(Stored items from a collection)
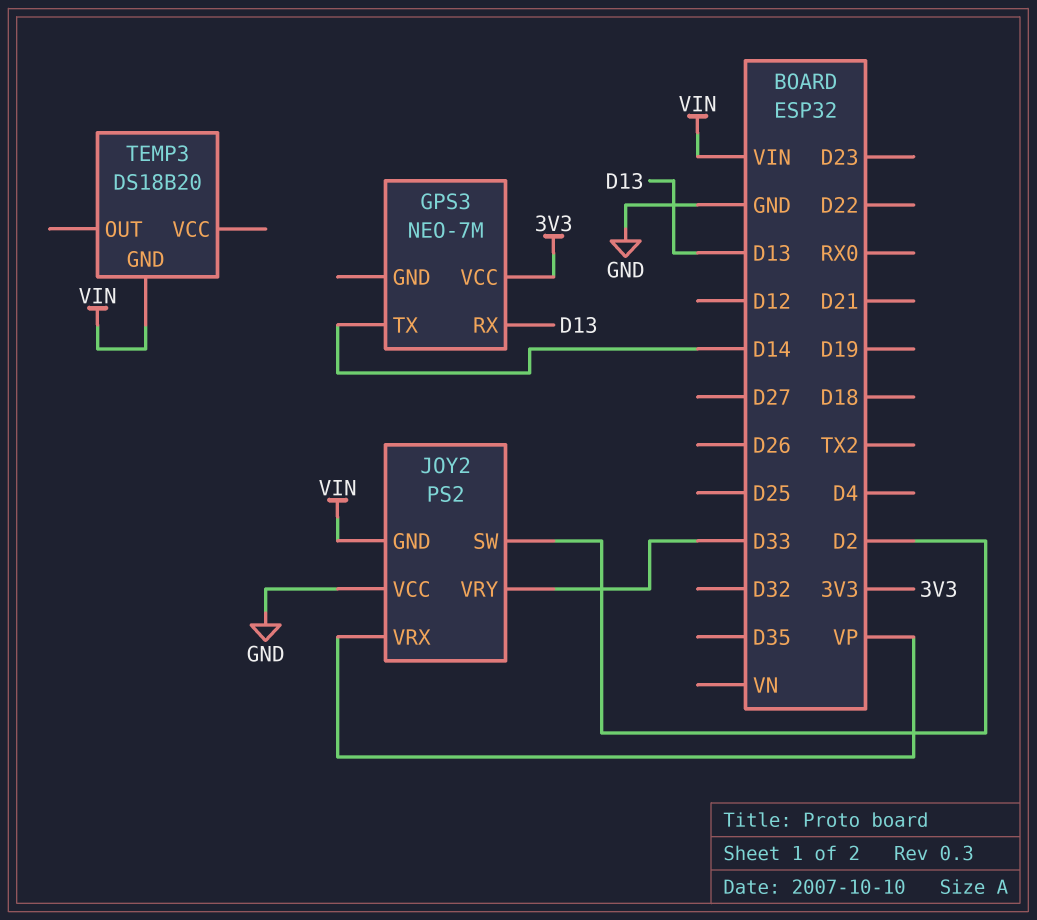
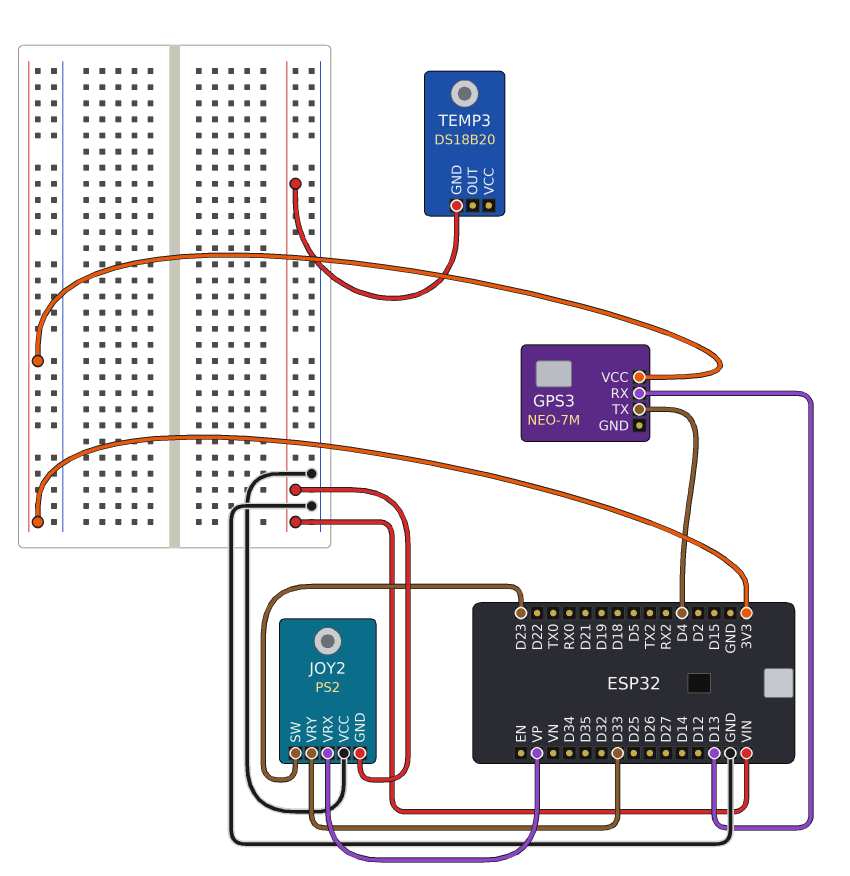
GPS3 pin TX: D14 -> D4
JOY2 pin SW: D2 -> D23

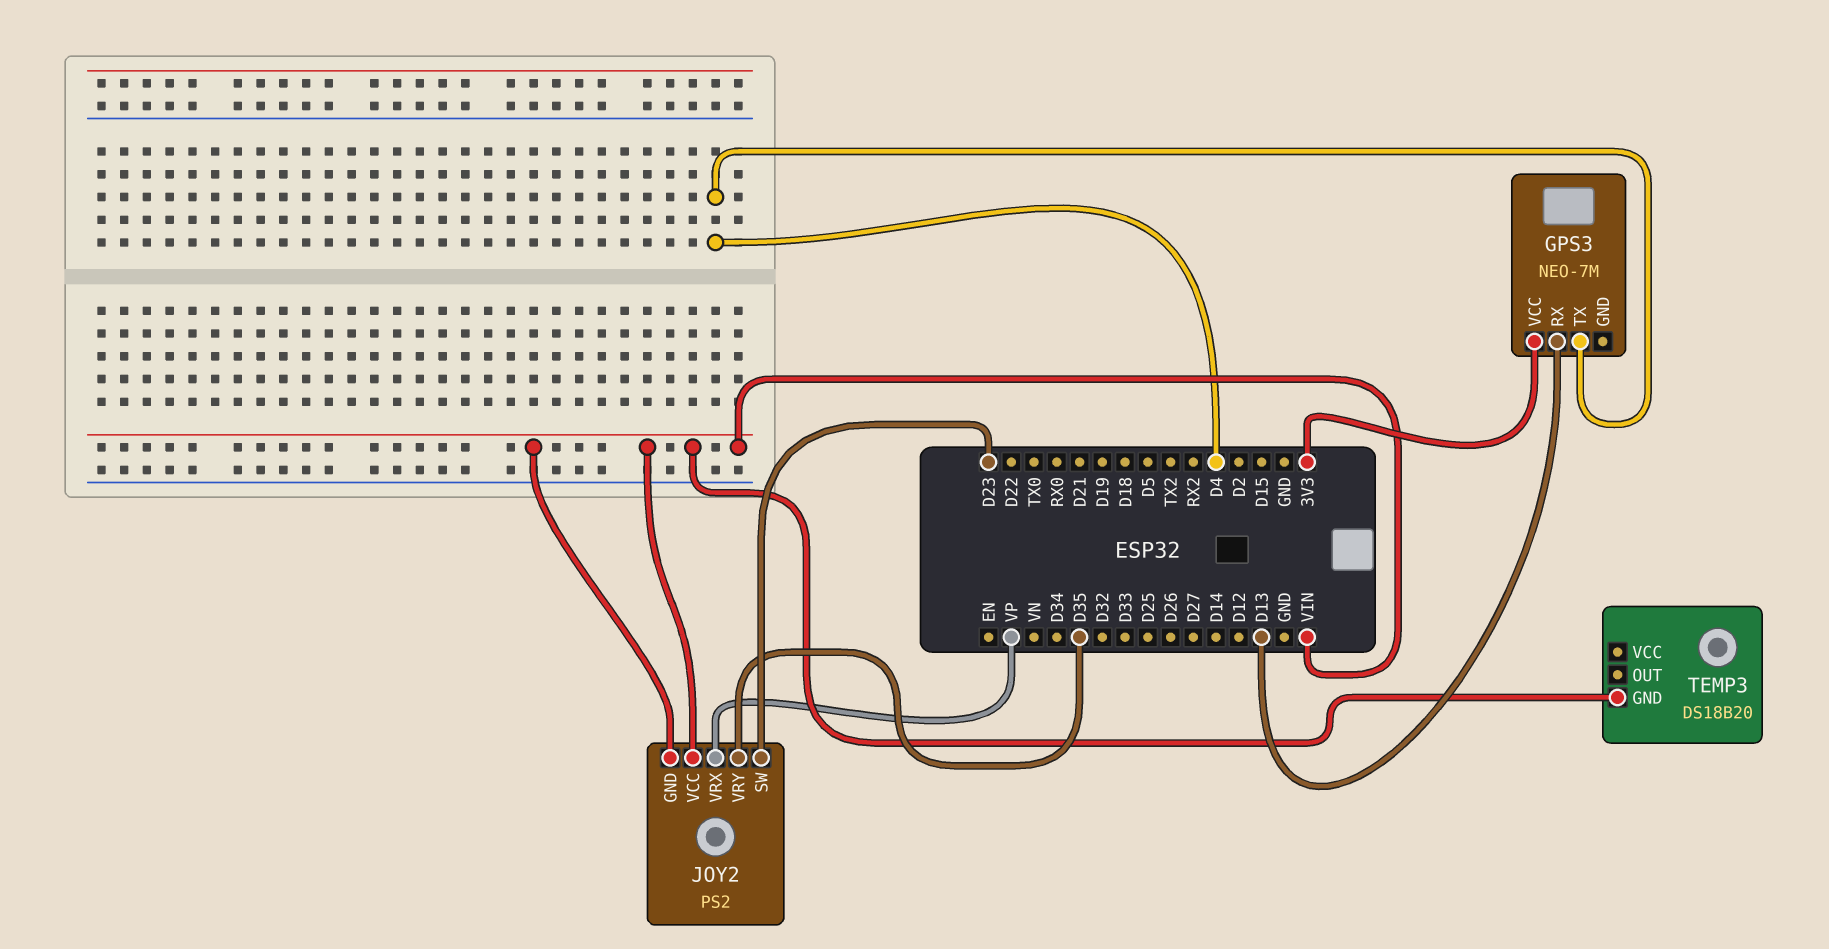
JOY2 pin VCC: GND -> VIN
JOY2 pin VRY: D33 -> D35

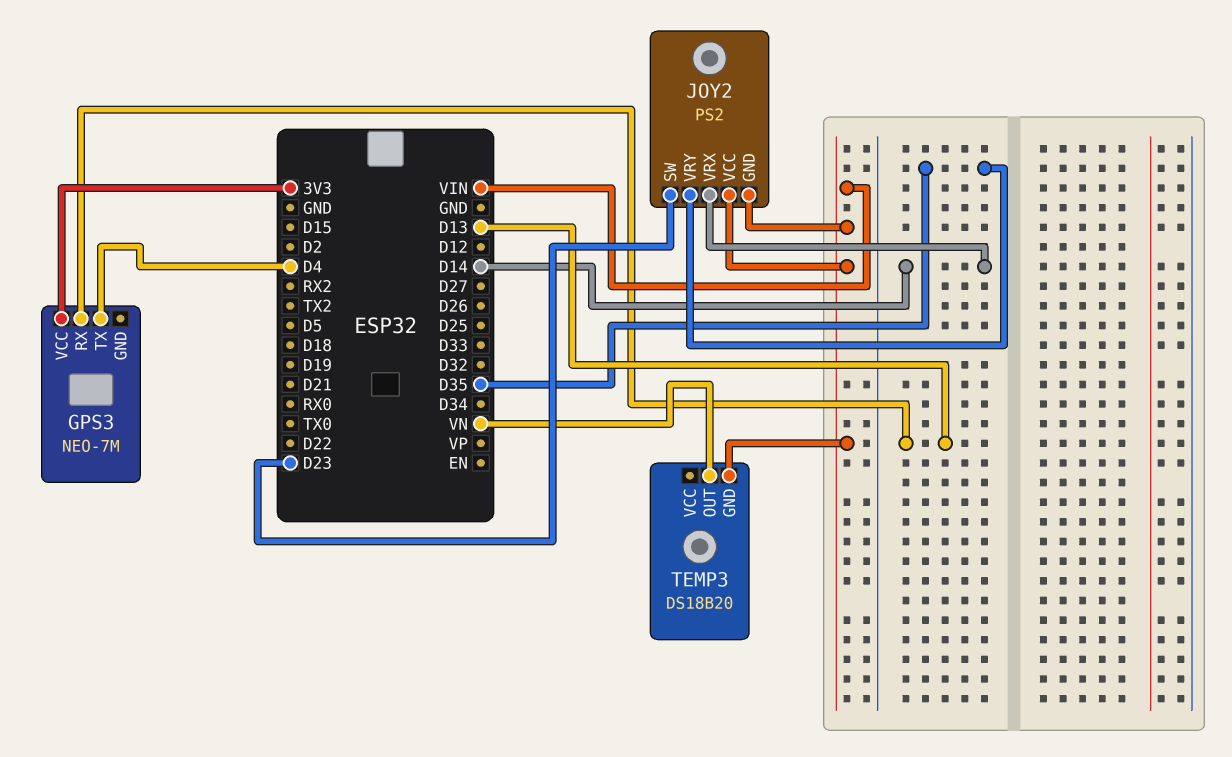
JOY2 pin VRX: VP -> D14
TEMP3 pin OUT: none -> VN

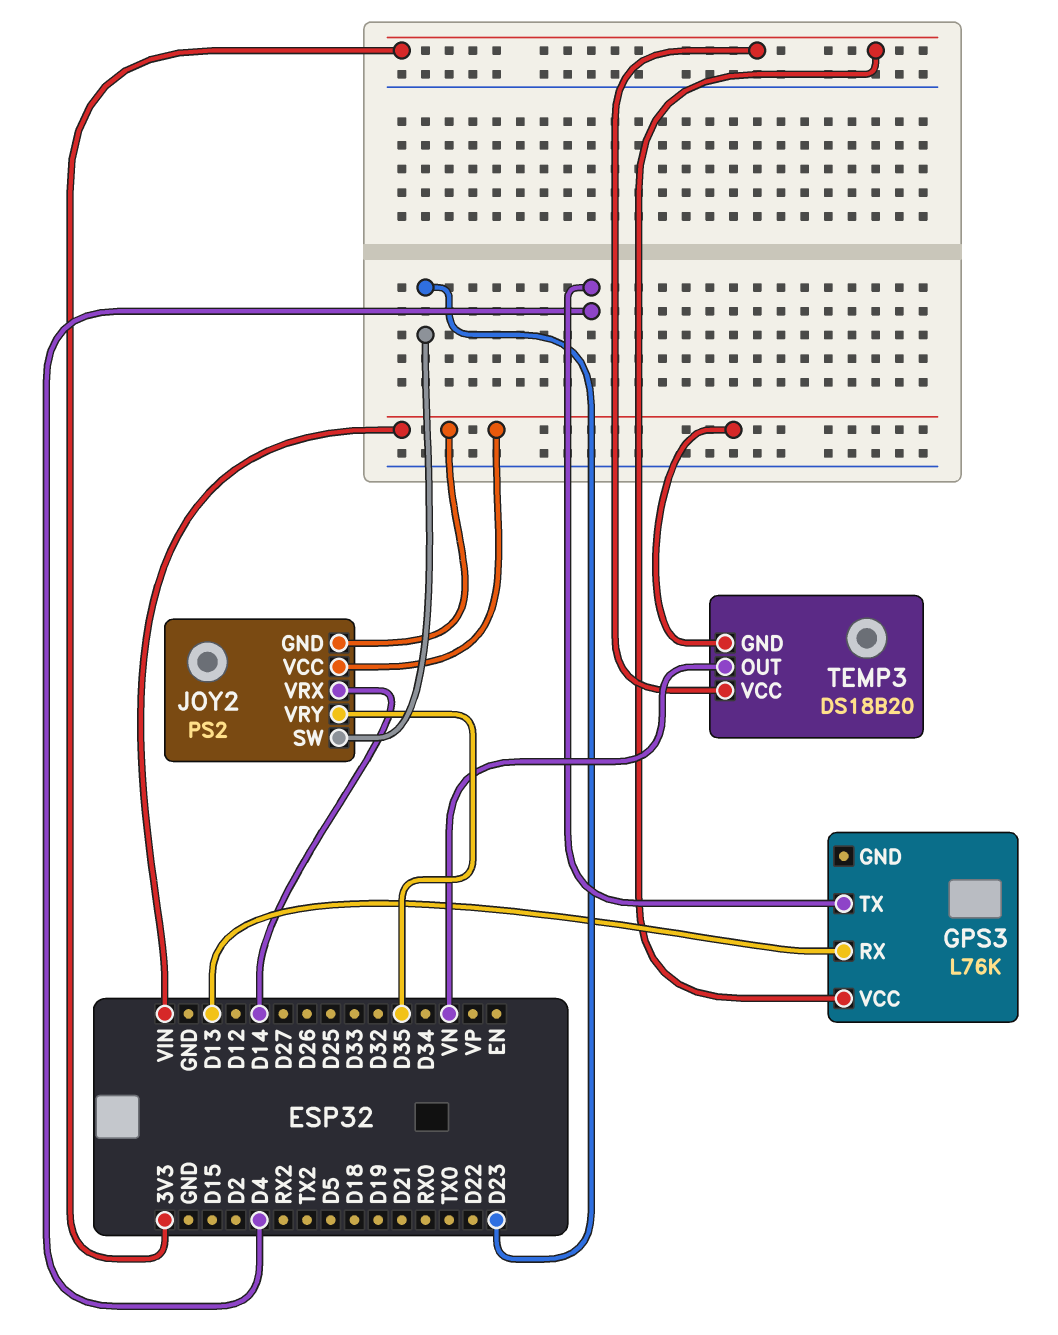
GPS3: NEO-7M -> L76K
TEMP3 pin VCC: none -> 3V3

● THE PROBLEM
Nothing but the lines from the one containing "TEMP3 pin OUT: none -> VN" through the last line of the data should appear in the answer, copied exactly, with pictures excluded.

● TASK OUTPUT
TEMP3 pin OUT: none -> VN

GPS3: NEO-7M -> L76K
TEMP3 pin VCC: none -> 3V3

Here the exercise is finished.